PROBLEM DETAILS >>
Would you please transcribe, exactly as written, the lines of the entries below starting at the one that holds "black star: (572, 61) -> (535, 34), moved" and ending at the one that holds "pink triangle: (438, 831)", both included?

### RECORDS SUPPLIED

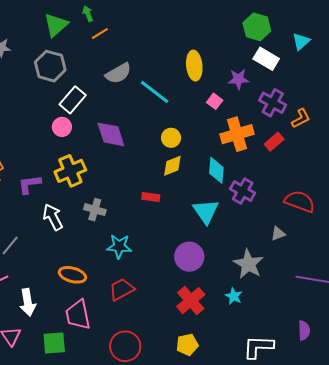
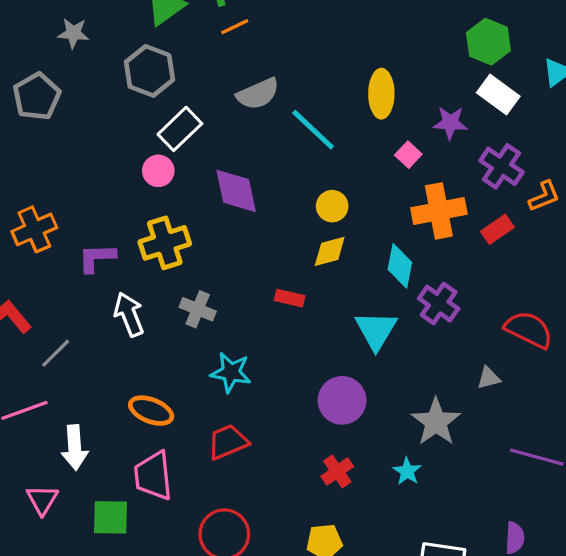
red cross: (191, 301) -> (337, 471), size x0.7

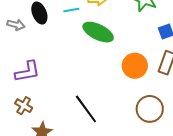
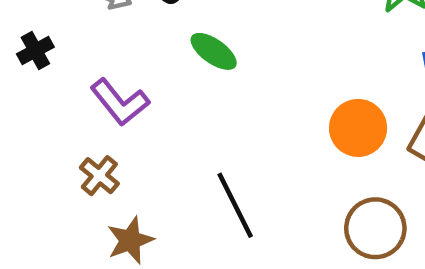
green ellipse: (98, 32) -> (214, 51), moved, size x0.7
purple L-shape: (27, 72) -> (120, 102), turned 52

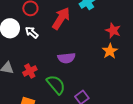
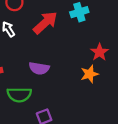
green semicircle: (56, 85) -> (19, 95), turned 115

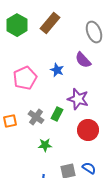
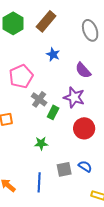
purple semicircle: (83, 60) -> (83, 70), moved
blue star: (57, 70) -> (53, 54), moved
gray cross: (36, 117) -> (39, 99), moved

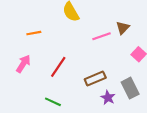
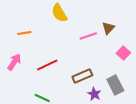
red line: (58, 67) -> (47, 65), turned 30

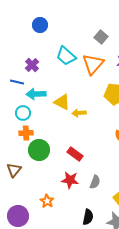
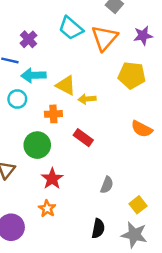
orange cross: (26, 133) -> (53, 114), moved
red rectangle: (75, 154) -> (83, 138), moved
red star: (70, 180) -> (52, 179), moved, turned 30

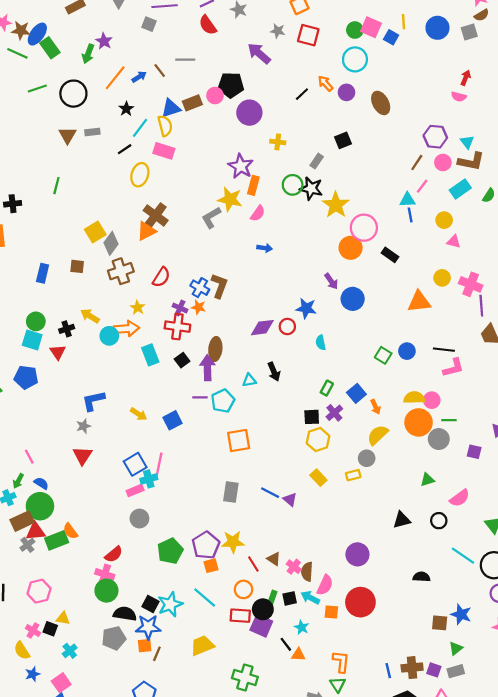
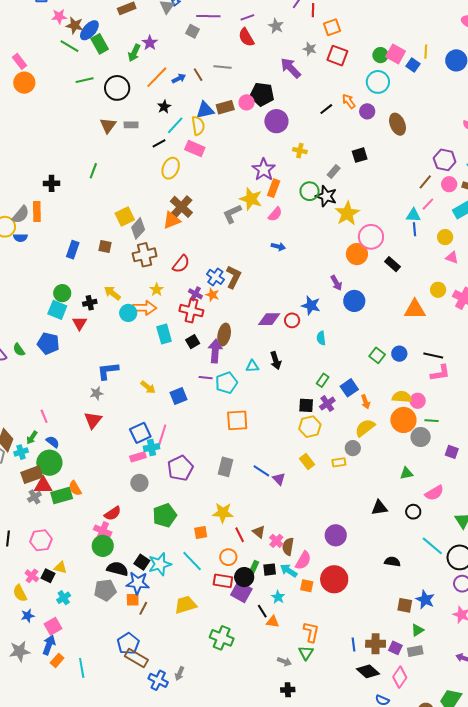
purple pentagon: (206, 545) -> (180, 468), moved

######
### RECORDS SUPPLIED

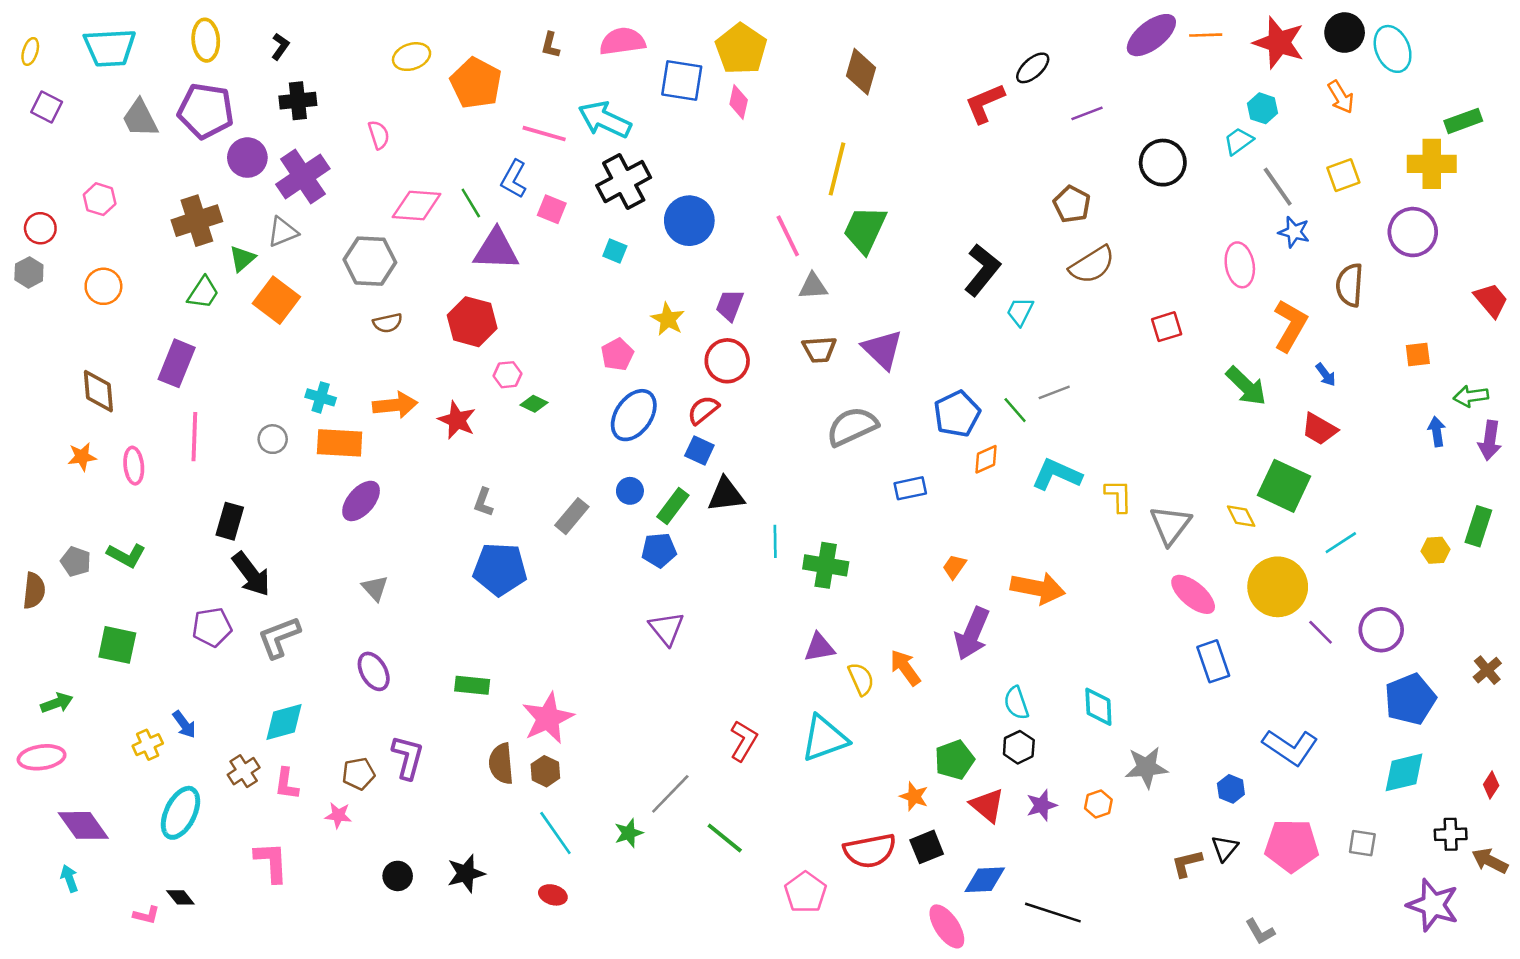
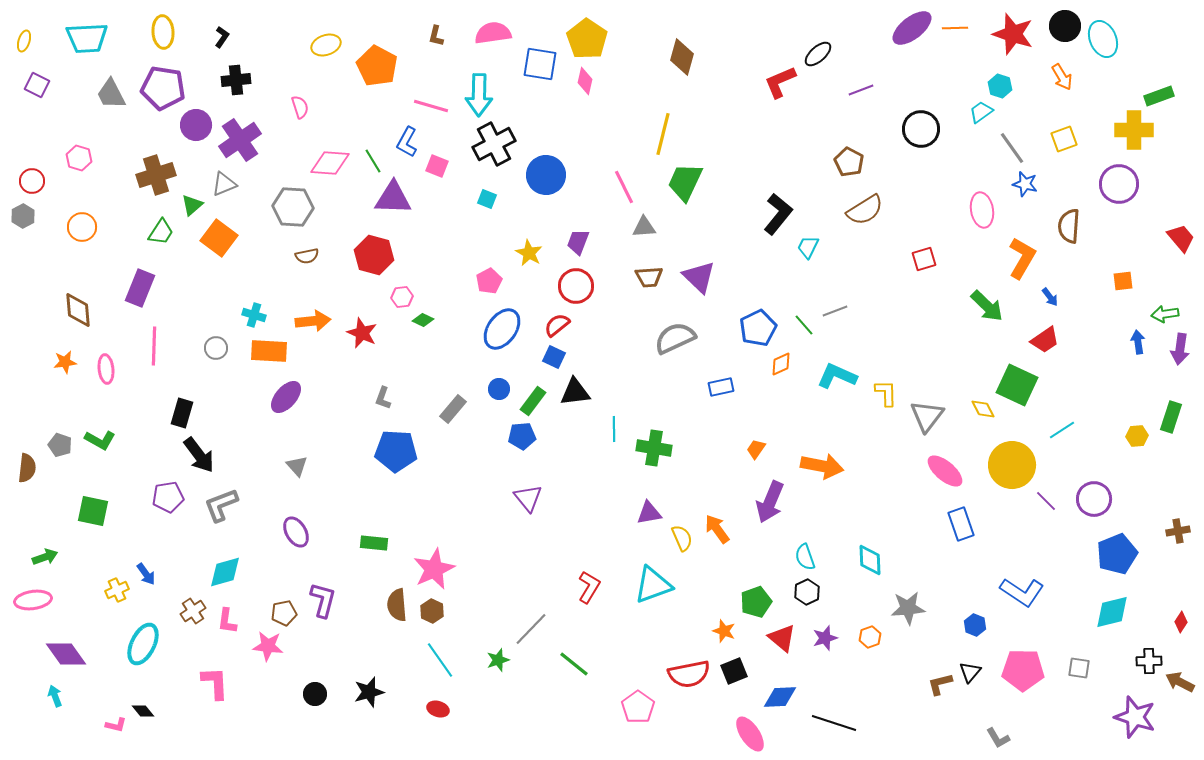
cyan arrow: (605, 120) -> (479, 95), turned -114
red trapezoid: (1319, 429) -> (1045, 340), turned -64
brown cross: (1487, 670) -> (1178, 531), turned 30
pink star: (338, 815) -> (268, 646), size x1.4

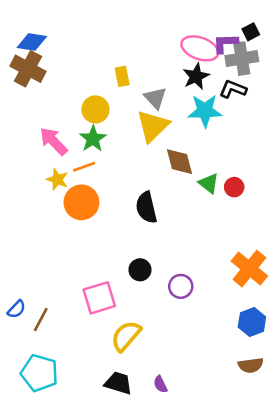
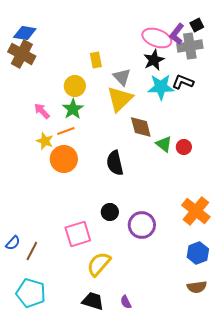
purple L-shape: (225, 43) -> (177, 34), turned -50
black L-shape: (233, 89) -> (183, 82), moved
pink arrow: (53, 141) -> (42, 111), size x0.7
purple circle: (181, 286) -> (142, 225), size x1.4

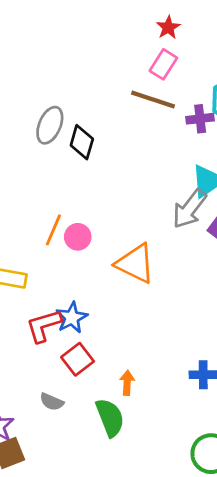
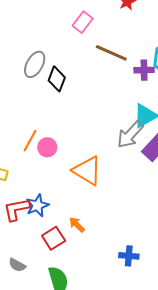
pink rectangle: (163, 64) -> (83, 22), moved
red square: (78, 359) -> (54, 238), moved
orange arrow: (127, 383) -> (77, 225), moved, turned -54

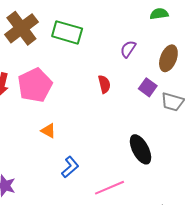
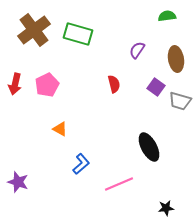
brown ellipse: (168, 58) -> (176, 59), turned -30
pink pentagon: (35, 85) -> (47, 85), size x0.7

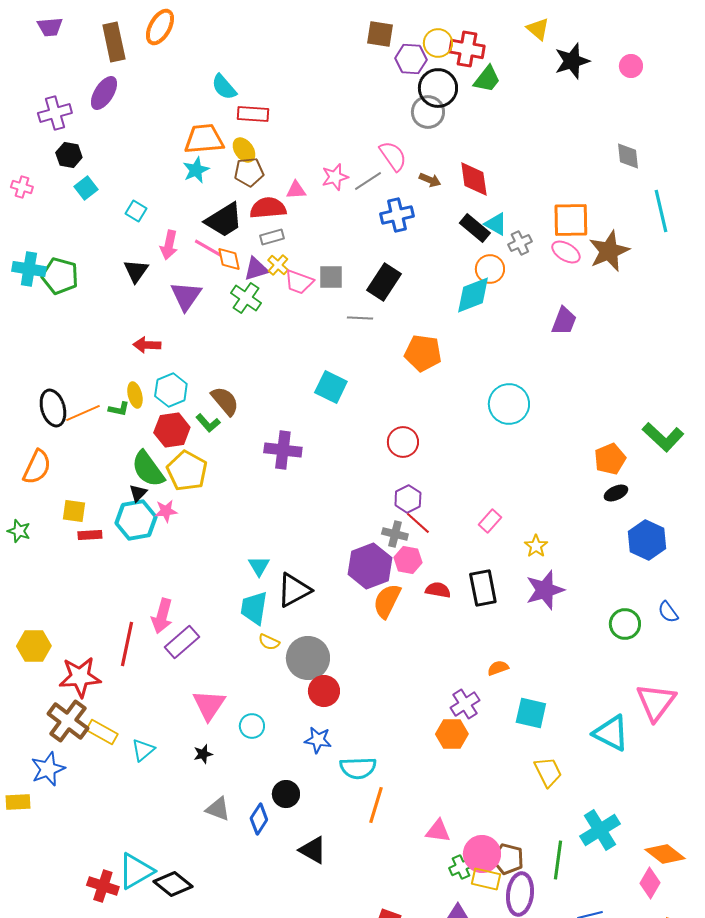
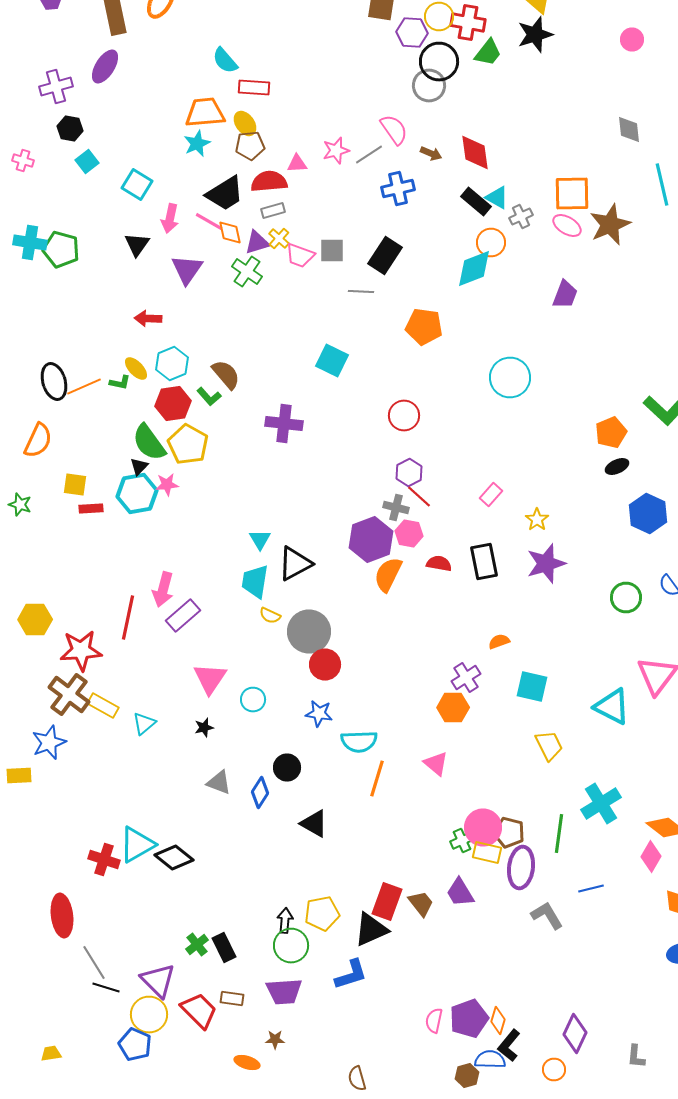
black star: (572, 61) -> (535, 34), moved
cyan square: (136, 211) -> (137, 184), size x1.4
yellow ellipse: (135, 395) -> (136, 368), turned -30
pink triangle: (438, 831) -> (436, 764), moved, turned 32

######

YOUR SOLUTION >>
black star: (572, 61) -> (535, 34), moved
cyan square: (136, 211) -> (137, 184), size x1.4
yellow ellipse: (135, 395) -> (136, 368), turned -30
pink triangle: (438, 831) -> (436, 764), moved, turned 32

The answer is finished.